◆ **Exercise**
Write out the records in full, exactly as given, but without the images.

◆ **Records for the exercise**
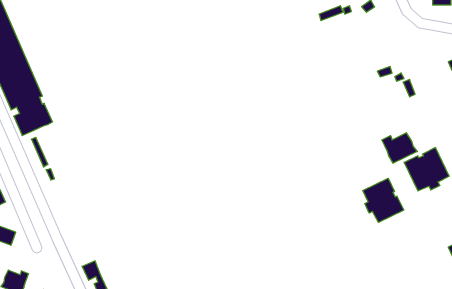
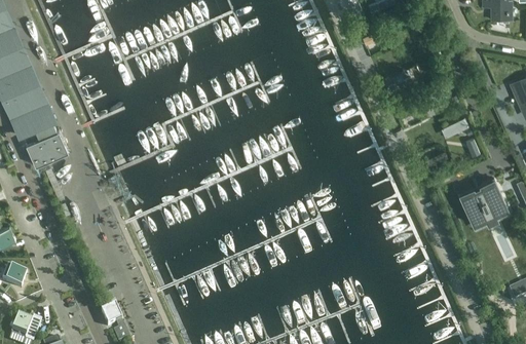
building: [382,133,417,163] -> none
building: [363,178,404,222] -> none

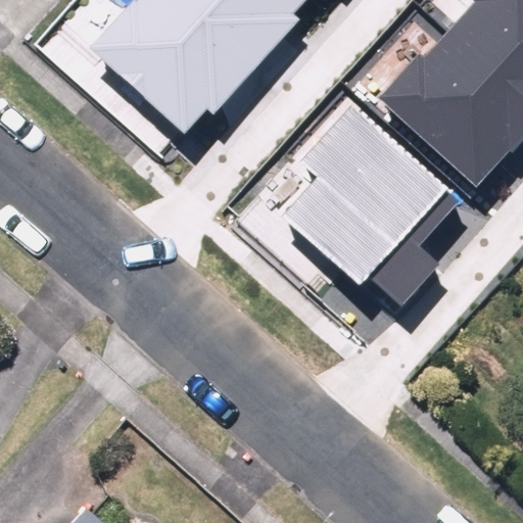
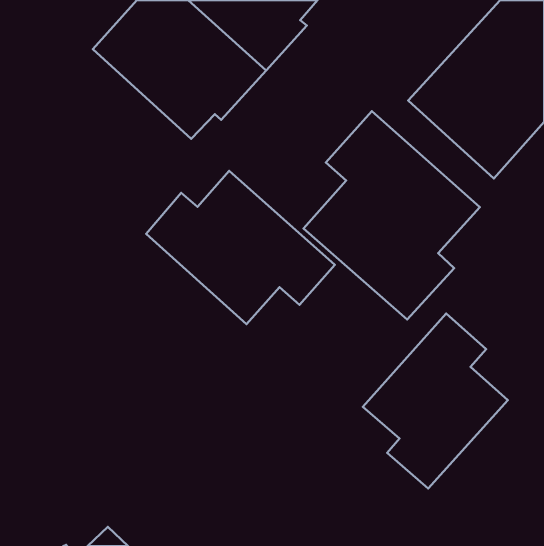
building: none -> [146,171,335,324]
building: none -> [363,314,508,488]

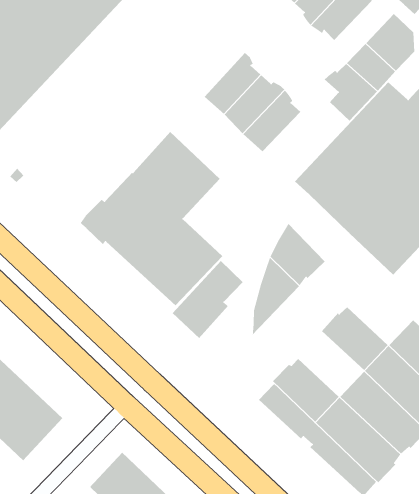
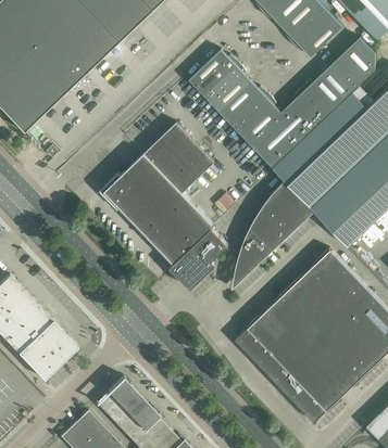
building: none -> [189,50,239,97]
building: none -> [249,88,320,167]
building: none -> [266,179,314,233]
building: none -> [310,248,362,303]
building: none -> [268,289,321,342]

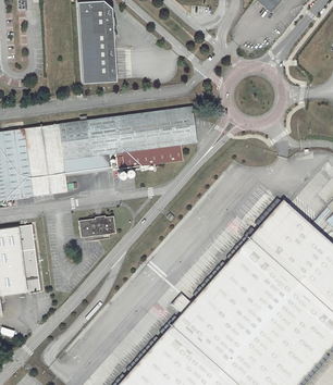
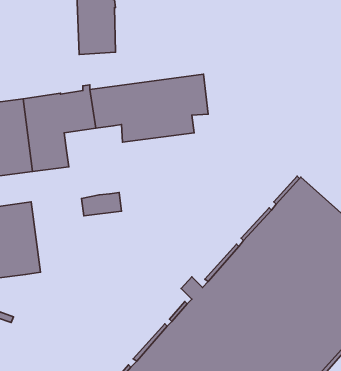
building: [63,153,111,176] -> none

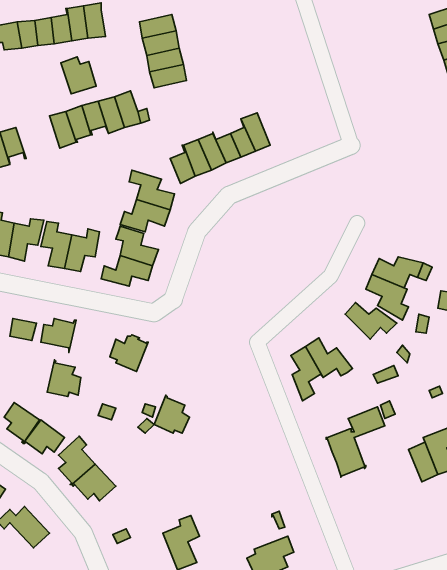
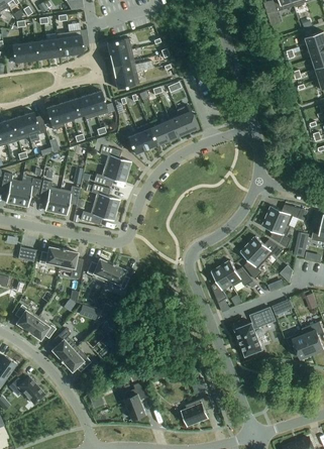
building: [61,57,96,94] -> [21,112,45,137]
building: none -> [239,244,264,279]
building: [47,360,81,397] -> [58,248,81,273]
building: [154,395,189,433] -> [104,263,128,290]

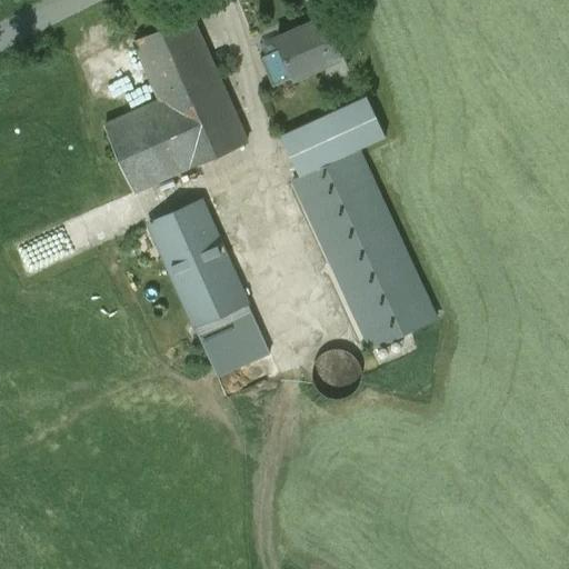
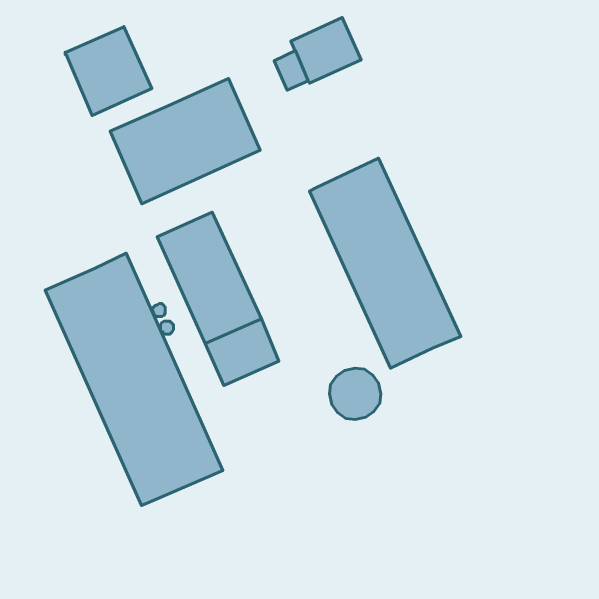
building: [134,16,217,100] -> [65,26,152,115]
building: [281,97,386,178] -> none
building: none -> [45,253,223,505]

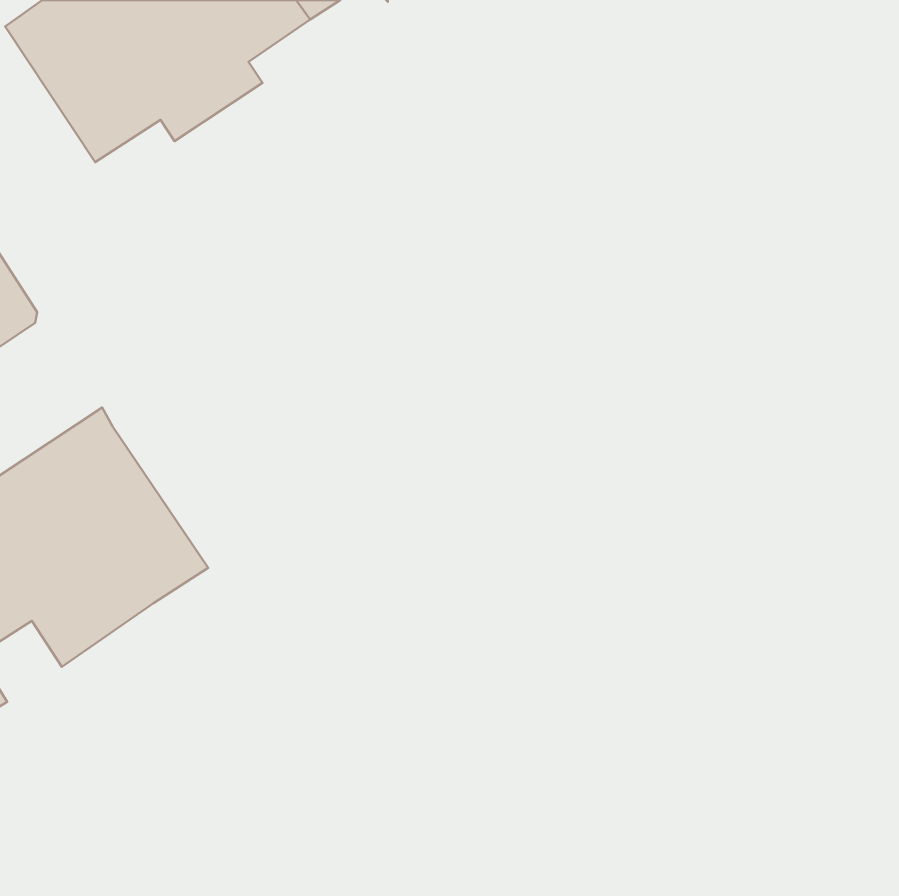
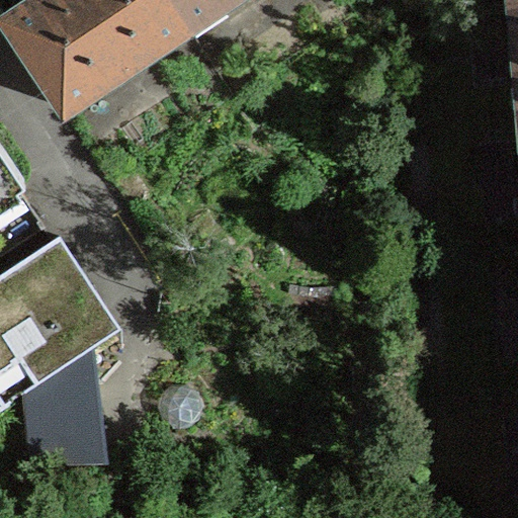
building: none -> [25,349,101,463]

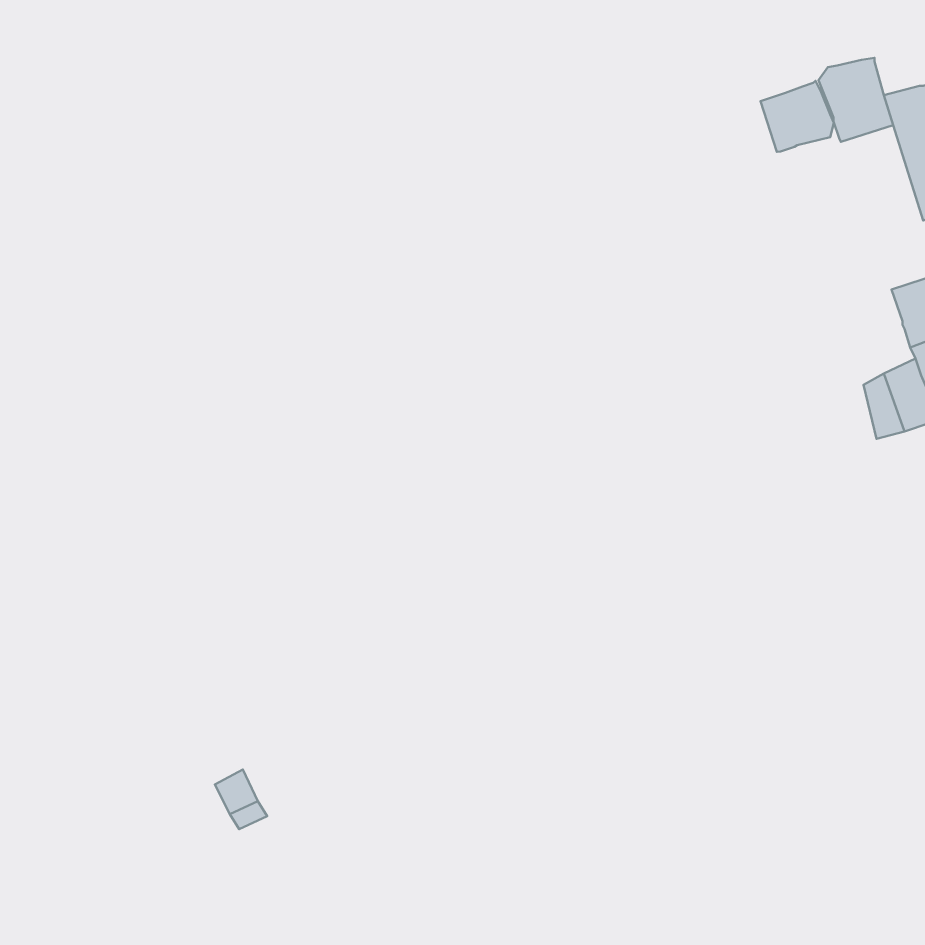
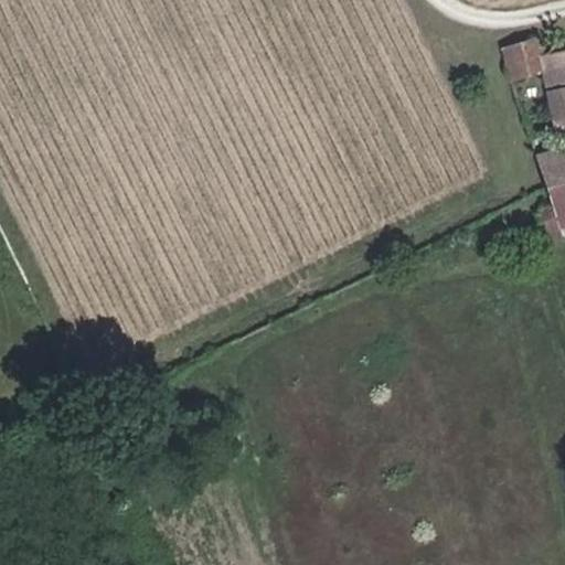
building: [761,81,834,152] -> none

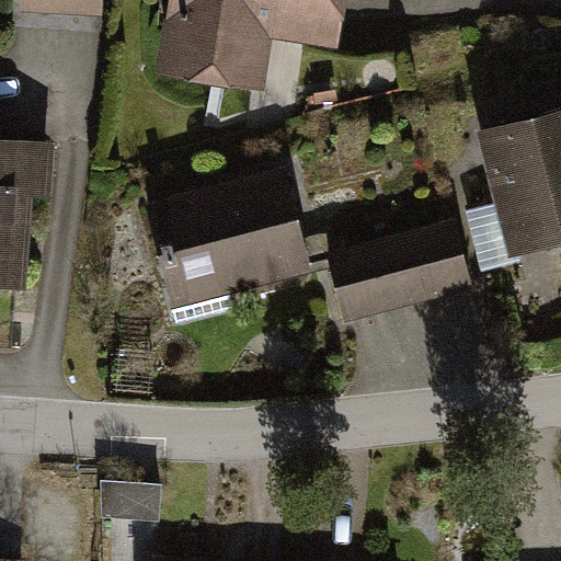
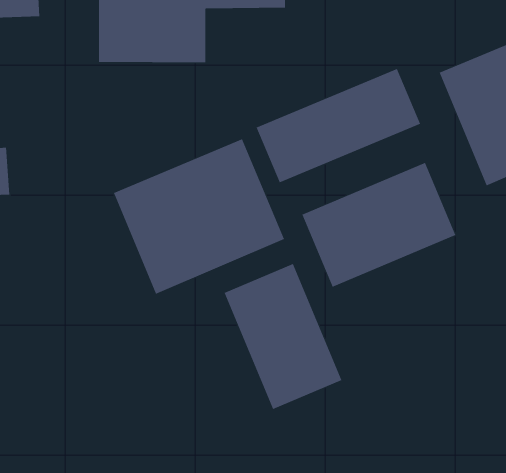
building: none -> [256,68,421,183]
building: none -> [224,263,342,410]

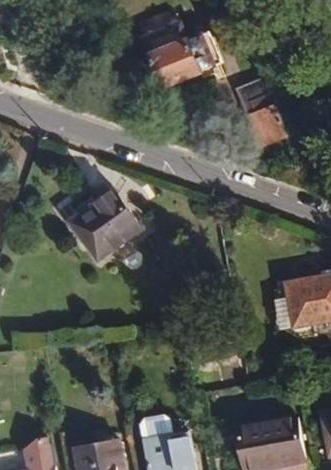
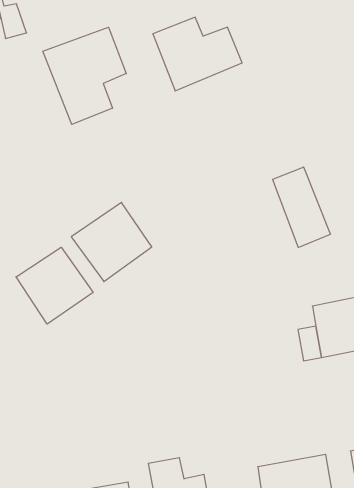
building: none -> [43,27,126,124]
building: [233,76,285,148] -> [273,167,331,247]
building: none -> [16,247,93,324]

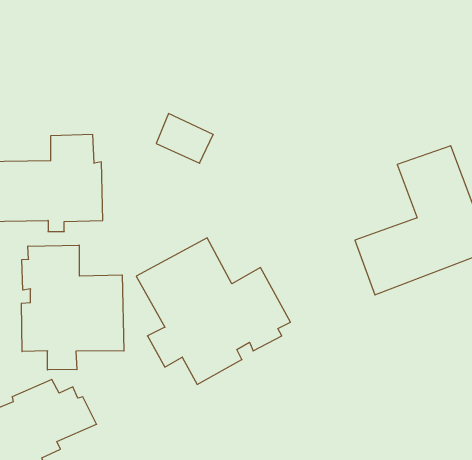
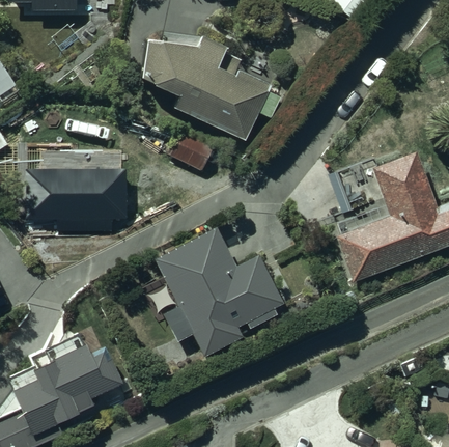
building: none -> [141,36,278,140]
building: [21,245,124,370] -> none

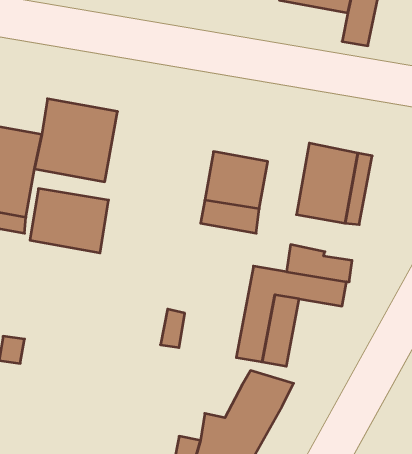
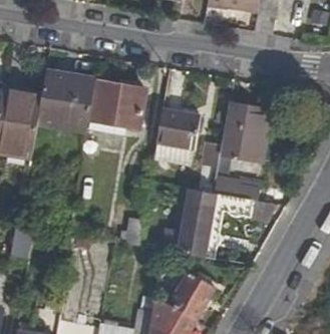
building: [30,189,109,253] -> [90,82,145,127]

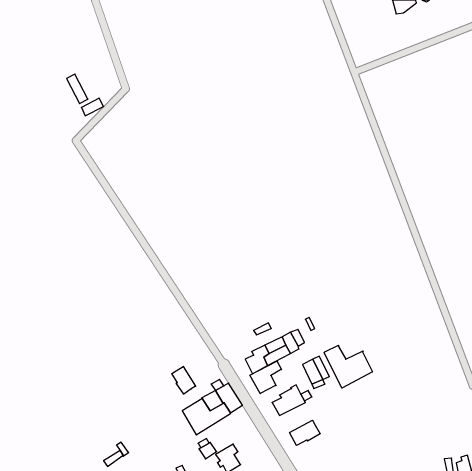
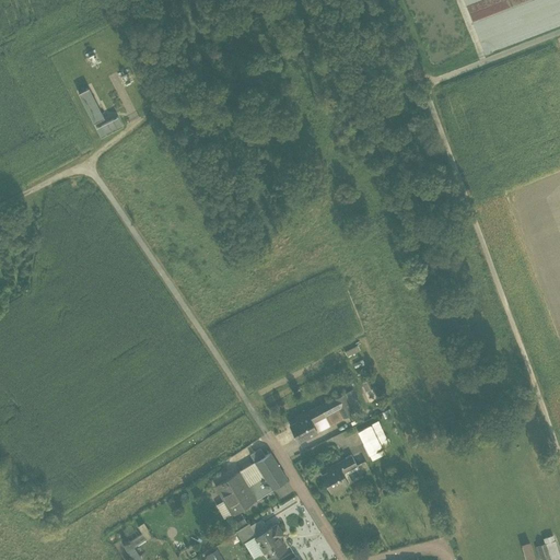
building: [324,345,372,388] -> none
building: [250,361,281,394] -> none
building: [172,366,196,394] -> none
building: [290,420,320,445] -> none

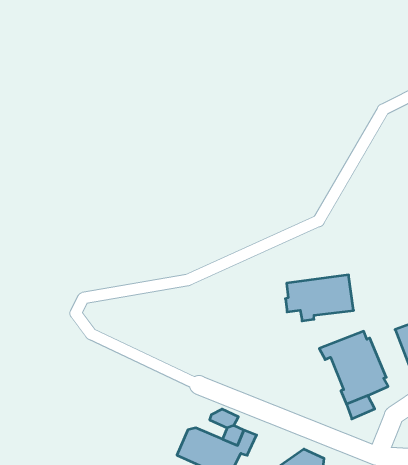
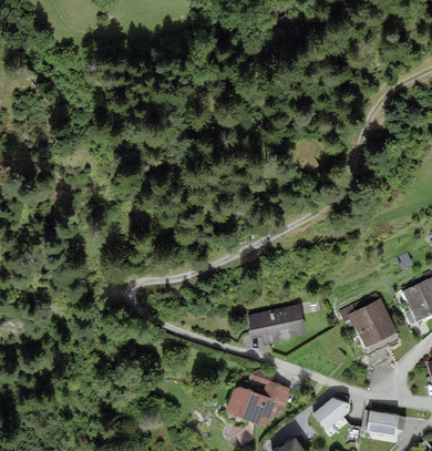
building: [285,275,354,321] -> [248,304,307,346]

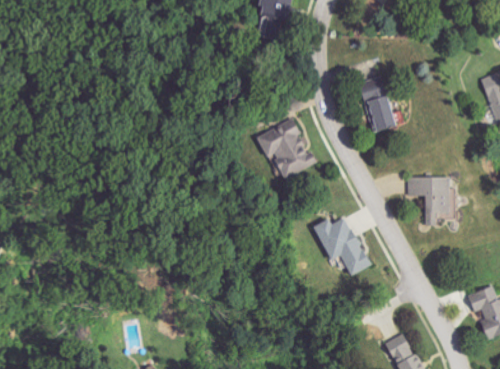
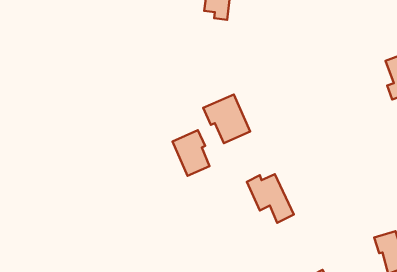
building: [361,86,395,132] -> none
building: none -> [172,130,209,176]
building: [408,177,450,224] -> none

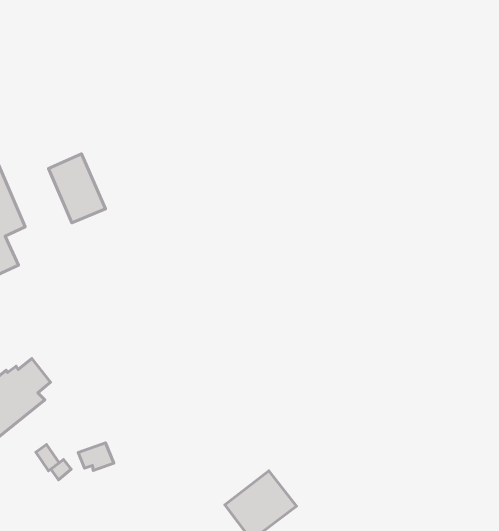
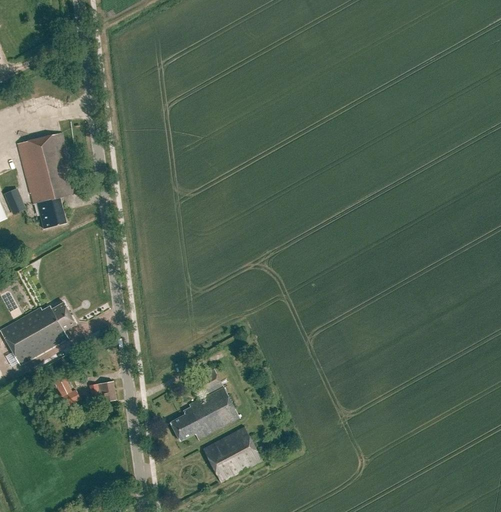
building: [49,154,106,223] -> none
building: none -> [169,368,239,441]

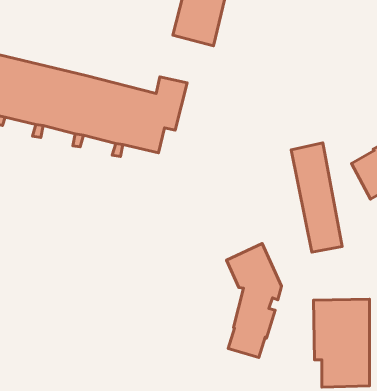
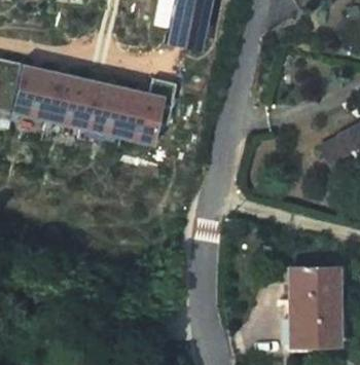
building: [291,143,342,252] -> none
building: [226,243,282,358] -> none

◆ **Result**
building: [382,133,417,163] -> none
building: [363,178,404,222] -> none

building: none -> [146,171,335,324]
building: none -> [363,314,508,488]

building: none -> [189,50,239,97]
building: none -> [249,88,320,167]
building: none -> [266,179,314,233]
building: none -> [310,248,362,303]
building: none -> [268,289,321,342]

building: [63,153,111,176] -> none

building: [61,57,96,94] -> [21,112,45,137]
building: none -> [239,244,264,279]
building: [47,360,81,397] -> [58,248,81,273]
building: [154,395,189,433] -> [104,263,128,290]

building: [134,16,217,100] -> [65,26,152,115]
building: [281,97,386,178] -> none
building: none -> [45,253,223,505]

building: none -> [25,349,101,463]

building: [761,81,834,152] -> none

building: none -> [256,68,421,183]
building: none -> [224,263,342,410]

building: none -> [43,27,126,124]
building: [233,76,285,148] -> [273,167,331,247]
building: none -> [16,247,93,324]

building: none -> [141,36,278,140]
building: [21,245,124,370] -> none

building: [30,189,109,253] -> [90,82,145,127]

building: [324,345,372,388] -> none
building: [250,361,281,394] -> none
building: [172,366,196,394] -> none
building: [290,420,320,445] -> none

building: [285,275,354,321] -> [248,304,307,346]

building: [361,86,395,132] -> none
building: none -> [172,130,209,176]
building: [408,177,450,224] -> none

building: [49,154,106,223] -> none
building: none -> [169,368,239,441]

building: [291,143,342,252] -> none
building: [226,243,282,358] -> none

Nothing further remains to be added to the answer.